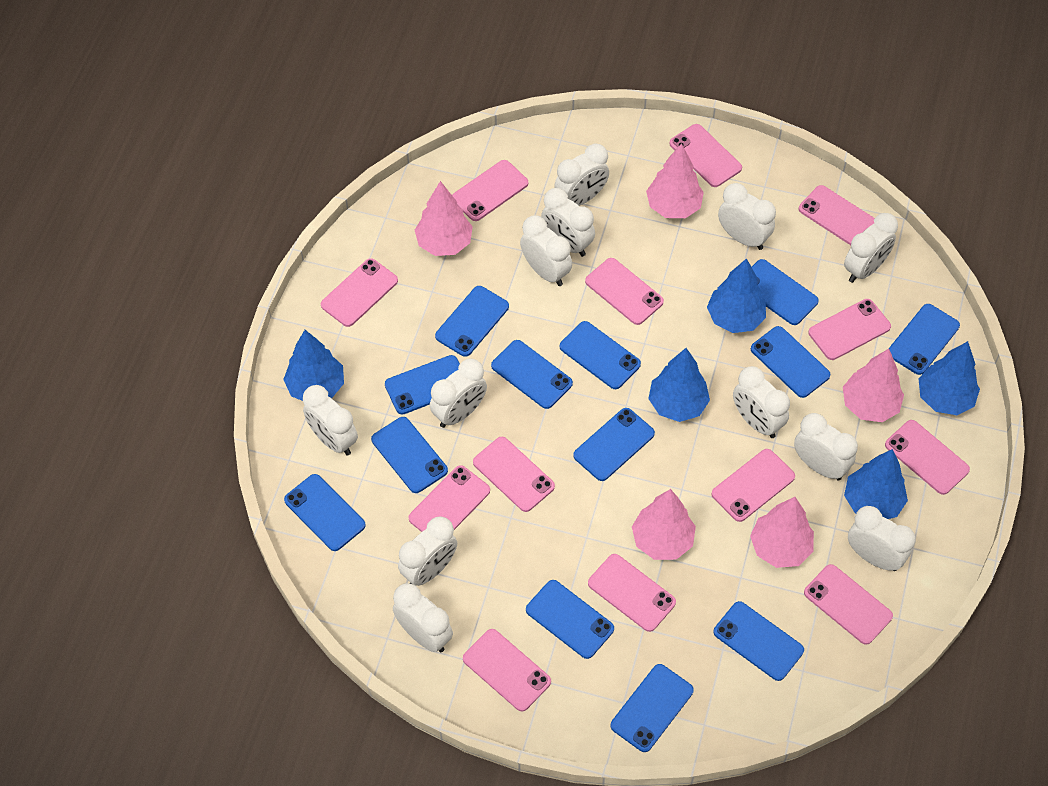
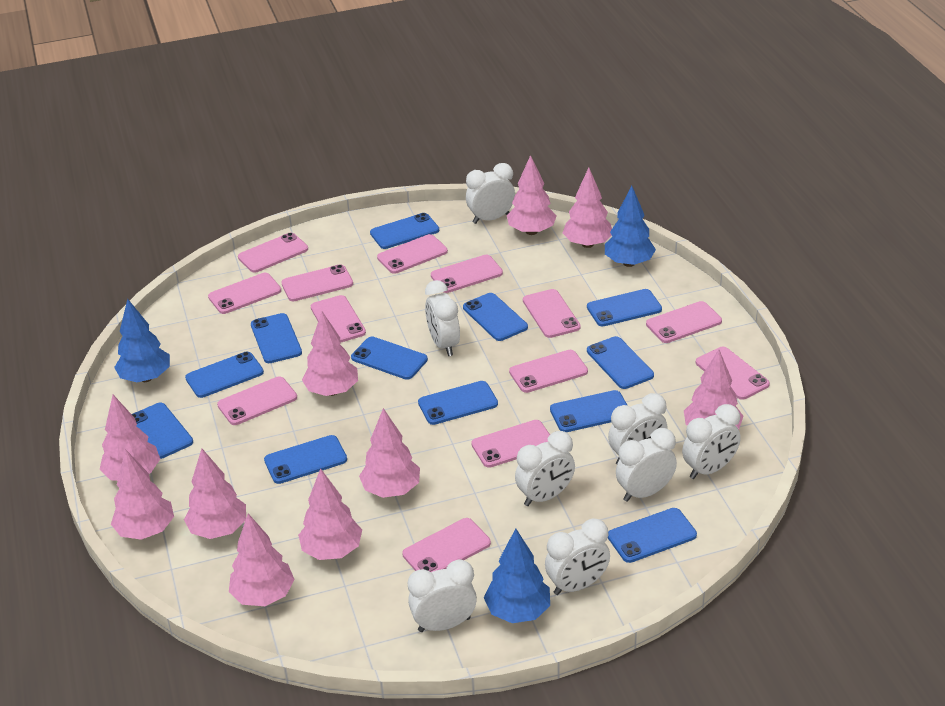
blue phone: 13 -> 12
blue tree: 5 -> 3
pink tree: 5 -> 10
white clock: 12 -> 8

--

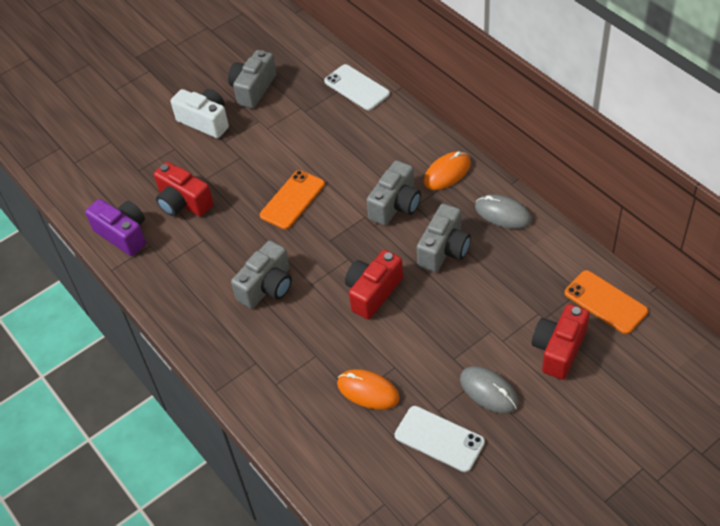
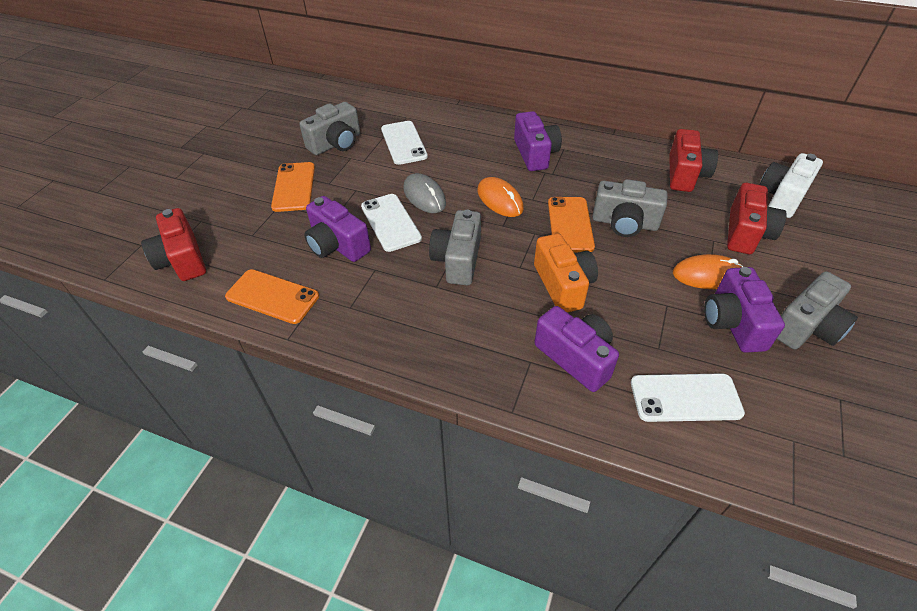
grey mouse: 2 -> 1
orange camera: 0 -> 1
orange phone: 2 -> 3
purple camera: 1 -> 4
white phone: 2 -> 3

Problem statement
Nothing but the lines above from the one containing "grey mouse: 2 -> 1" through the one containing "white phone: 2 -> 3" should appear in the answer, each repeated exactly.

Result for this task
grey mouse: 2 -> 1
orange camera: 0 -> 1
orange phone: 2 -> 3
purple camera: 1 -> 4
white phone: 2 -> 3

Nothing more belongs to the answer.